(Records from a dataset)
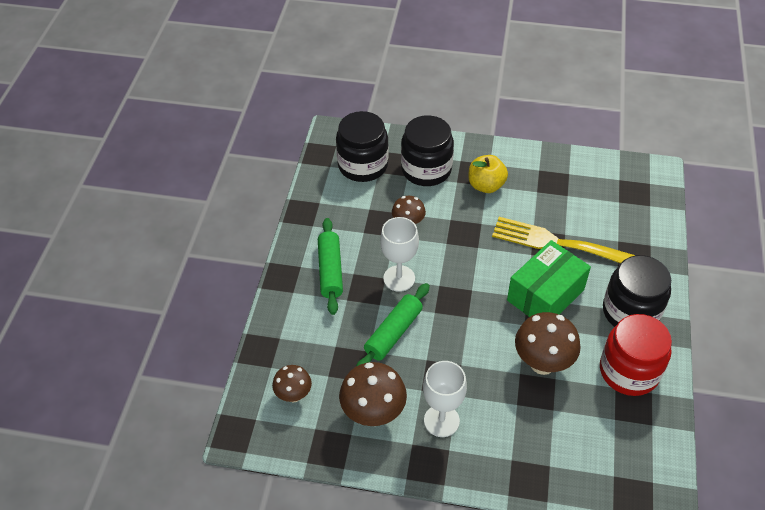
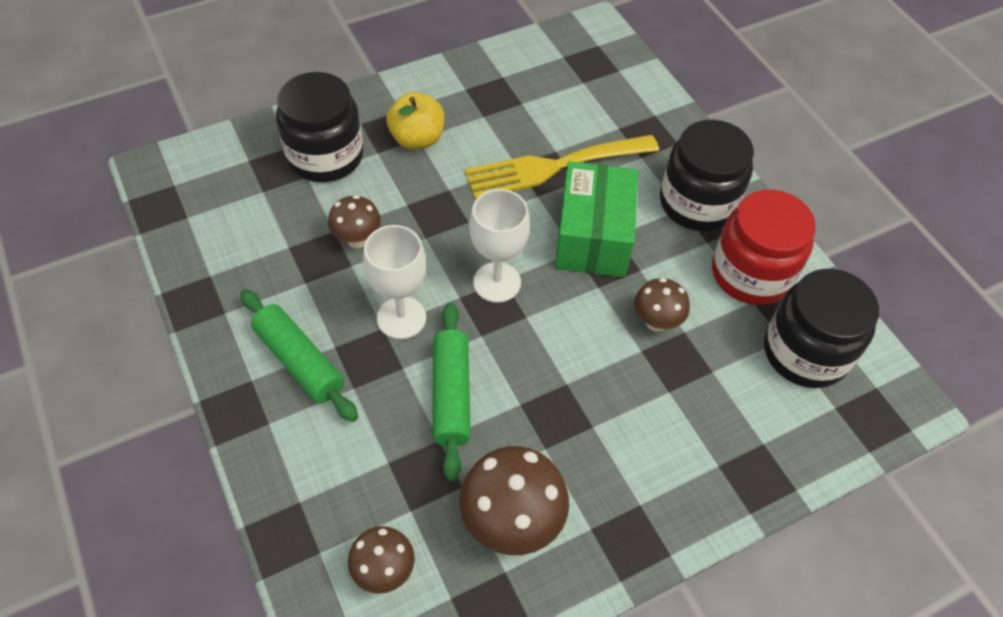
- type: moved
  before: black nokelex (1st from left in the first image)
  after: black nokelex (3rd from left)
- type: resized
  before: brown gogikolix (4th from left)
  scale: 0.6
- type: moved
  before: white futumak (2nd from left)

* [Your task]: Retype the records above exactly, and keep any picture out of what you write.

* [Response to the exercise]:
- type: moved
  before: black nokelex (1st from left in the first image)
  after: black nokelex (3rd from left)
- type: resized
  before: brown gogikolix (4th from left)
  scale: 0.6
- type: moved
  before: white futumak (2nd from left)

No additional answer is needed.